What is expected
As you print the data below, keep every line exactly as it is and leave the images behind.

The data
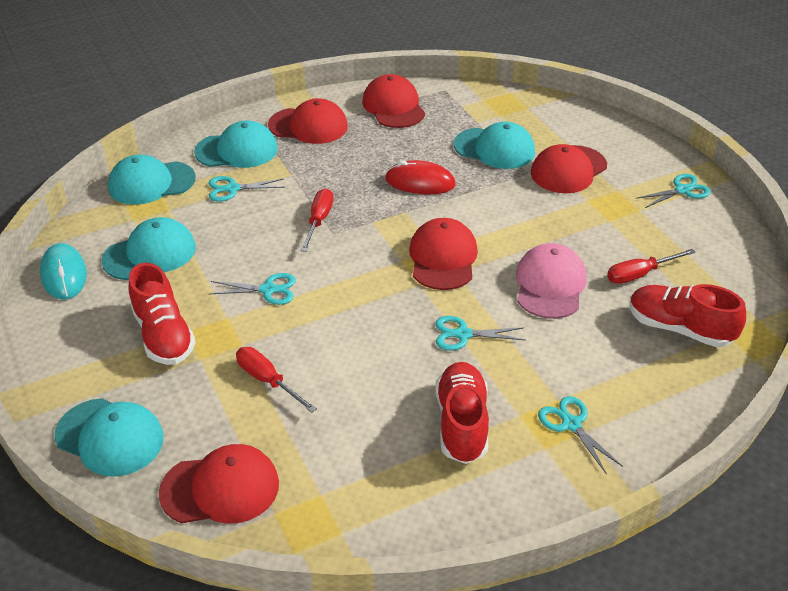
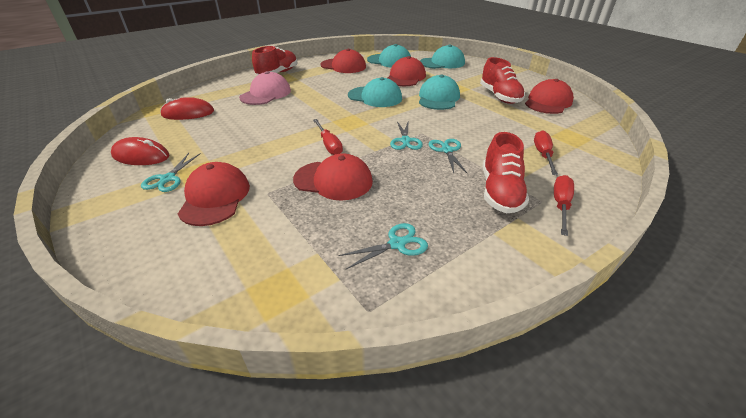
red mouse: 1 -> 2
turquoise cap: 5 -> 4
turquoise mouse: 1 -> 0
turquoise scissors: 5 -> 4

Answer to this task
red mouse: 1 -> 2
turquoise cap: 5 -> 4
turquoise mouse: 1 -> 0
turquoise scissors: 5 -> 4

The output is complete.